**Supplied records**.
*** Block opens ***
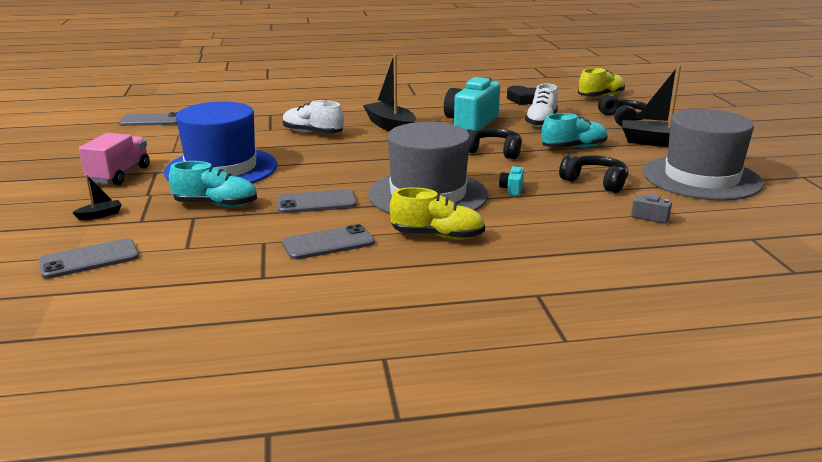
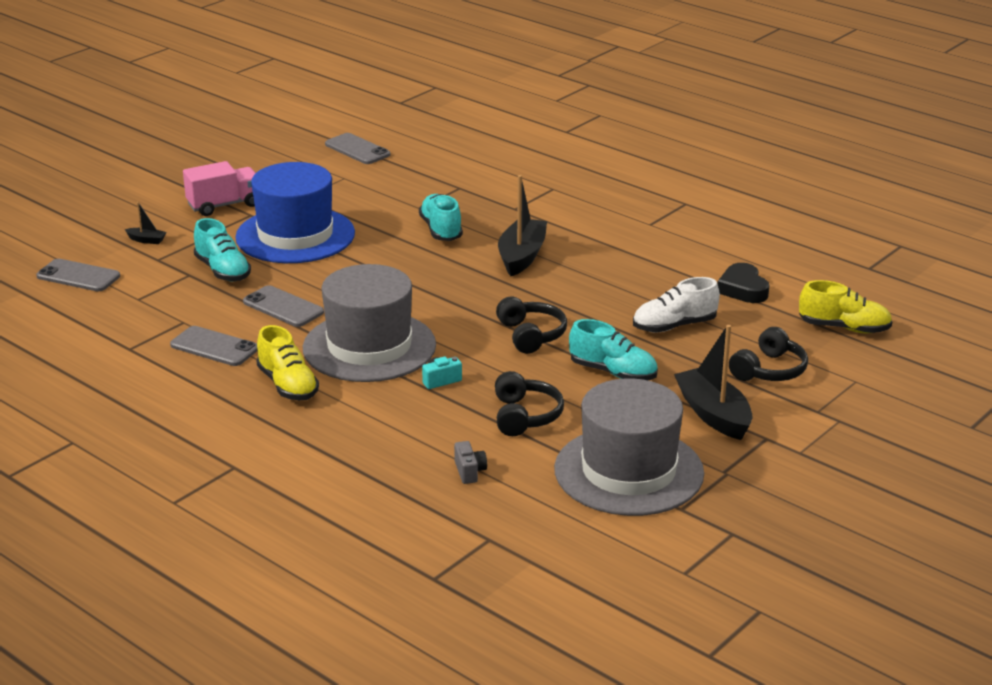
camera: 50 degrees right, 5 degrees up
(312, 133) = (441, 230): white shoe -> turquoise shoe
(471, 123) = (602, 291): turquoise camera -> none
*** Block closes ***
*** Block opens ***
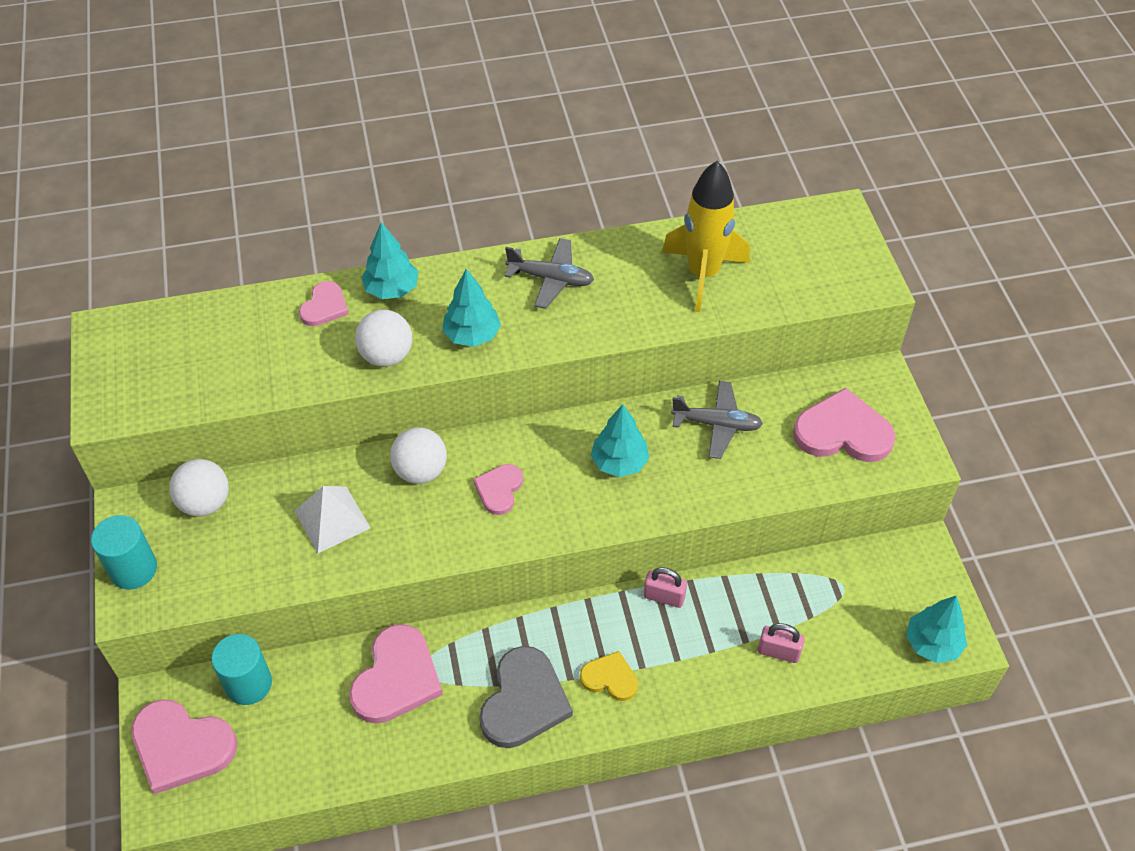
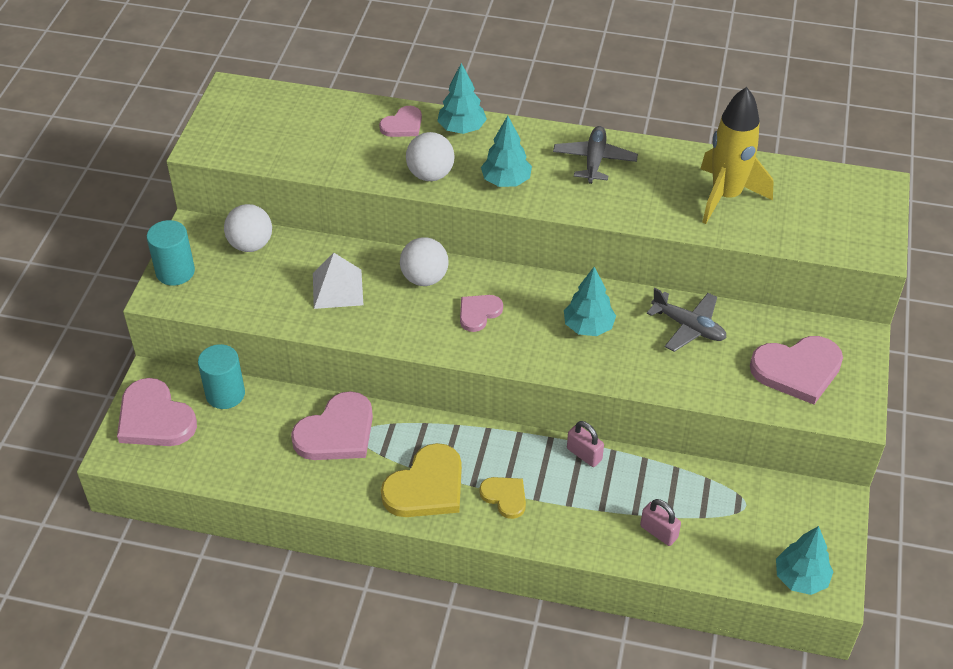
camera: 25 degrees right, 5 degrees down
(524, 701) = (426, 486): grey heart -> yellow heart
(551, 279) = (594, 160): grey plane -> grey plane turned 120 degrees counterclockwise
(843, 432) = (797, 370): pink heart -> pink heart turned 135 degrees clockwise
*** Block closes ***
*** Block opens ***
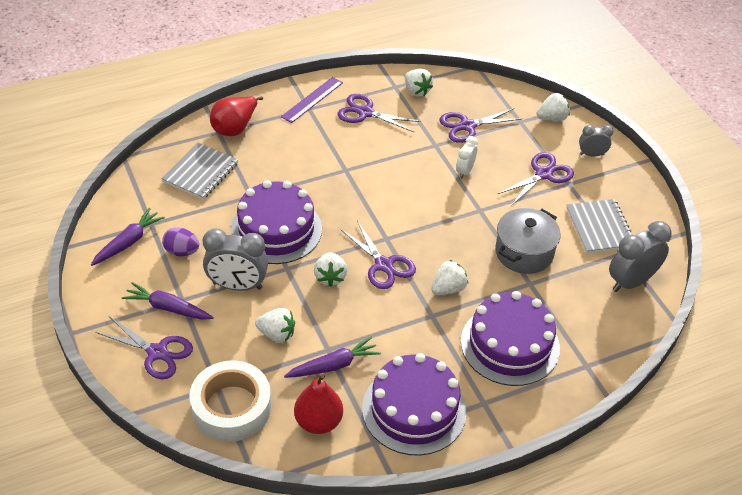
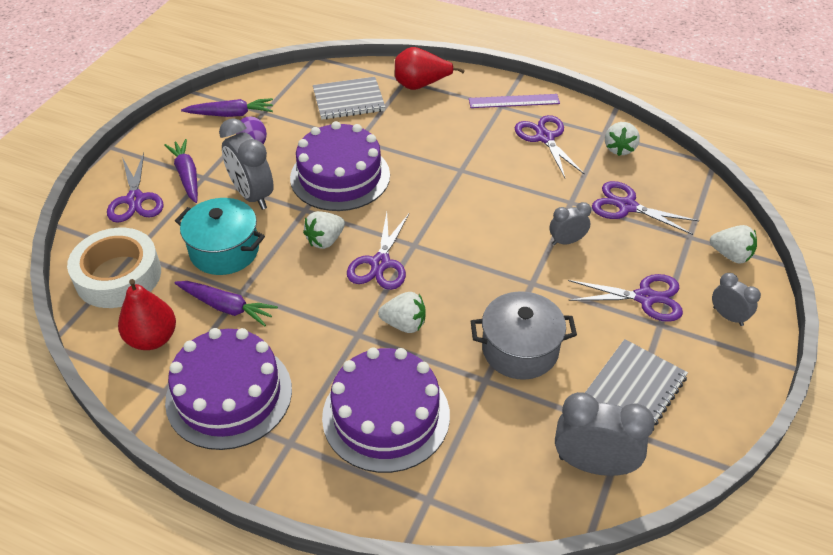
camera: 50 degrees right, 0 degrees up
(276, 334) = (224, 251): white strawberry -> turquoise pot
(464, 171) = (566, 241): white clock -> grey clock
*** Block closes ***
From the records above, retype only the lines starting at the line that contains "(312, 133) = (441, 230): white" and ending at the line that contains "(471, 123) = (602, 291): turquoise", both included.

(312, 133) = (441, 230): white shoe -> turquoise shoe
(471, 123) = (602, 291): turquoise camera -> none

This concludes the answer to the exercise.